EXERCISE = Copy out the data in full and exactly, passing over the pictures.

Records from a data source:
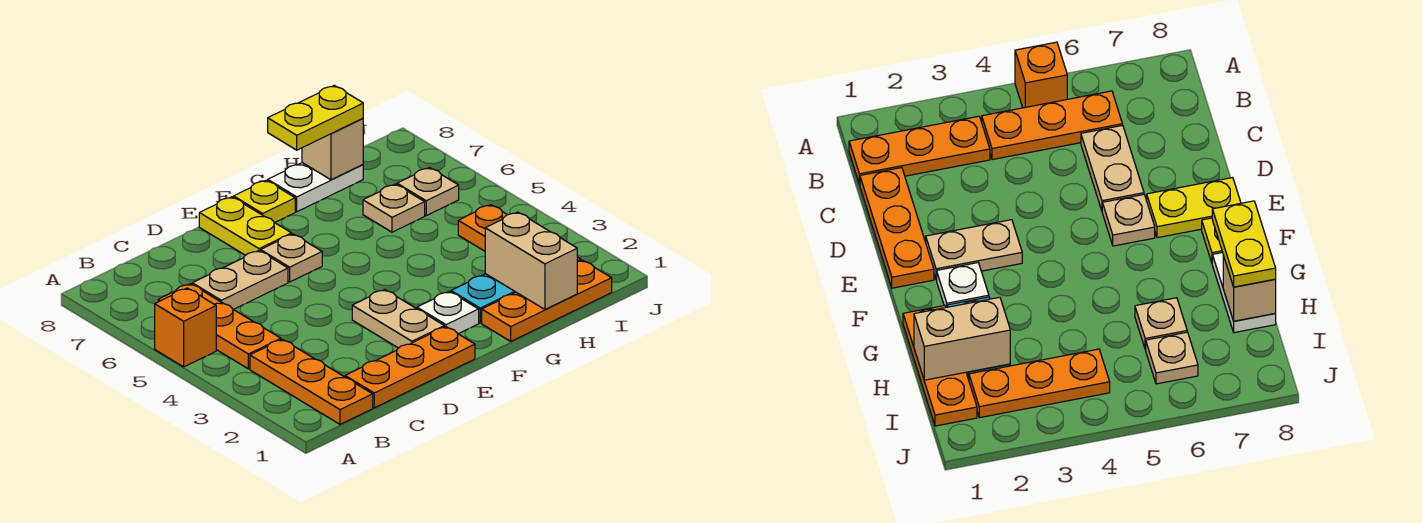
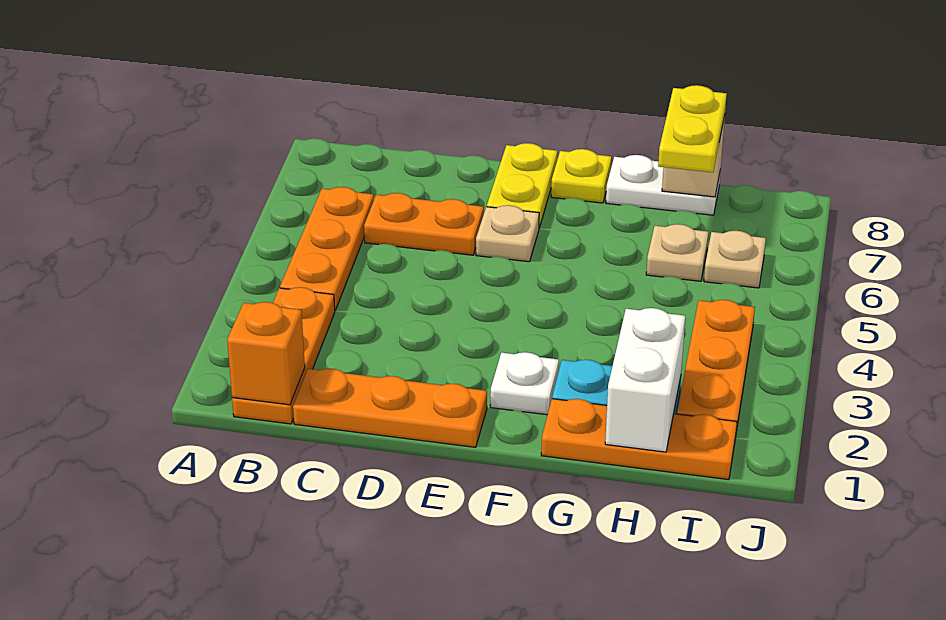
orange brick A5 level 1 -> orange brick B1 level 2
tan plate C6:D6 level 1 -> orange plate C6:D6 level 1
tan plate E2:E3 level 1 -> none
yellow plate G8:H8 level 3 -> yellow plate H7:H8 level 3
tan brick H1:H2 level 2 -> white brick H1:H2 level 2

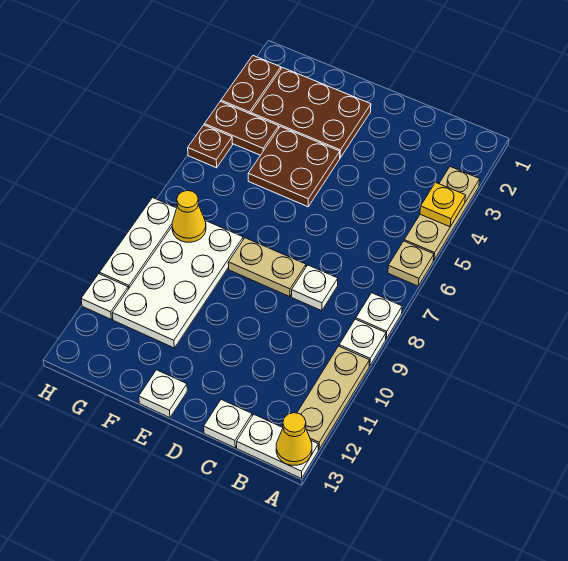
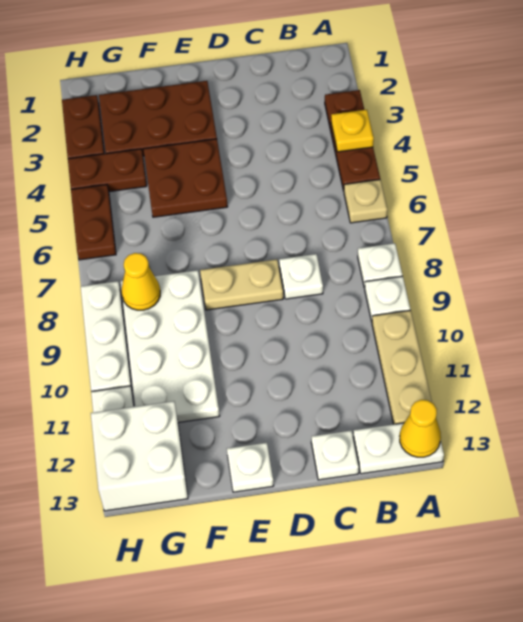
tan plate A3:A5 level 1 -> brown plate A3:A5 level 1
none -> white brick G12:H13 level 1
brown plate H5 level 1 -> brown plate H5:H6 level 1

OUTPUT OF THE TASK =
orange brick A5 level 1 -> orange brick B1 level 2
tan plate C6:D6 level 1 -> orange plate C6:D6 level 1
tan plate E2:E3 level 1 -> none
yellow plate G8:H8 level 3 -> yellow plate H7:H8 level 3
tan brick H1:H2 level 2 -> white brick H1:H2 level 2

tan plate A3:A5 level 1 -> brown plate A3:A5 level 1
none -> white brick G12:H13 level 1
brown plate H5 level 1 -> brown plate H5:H6 level 1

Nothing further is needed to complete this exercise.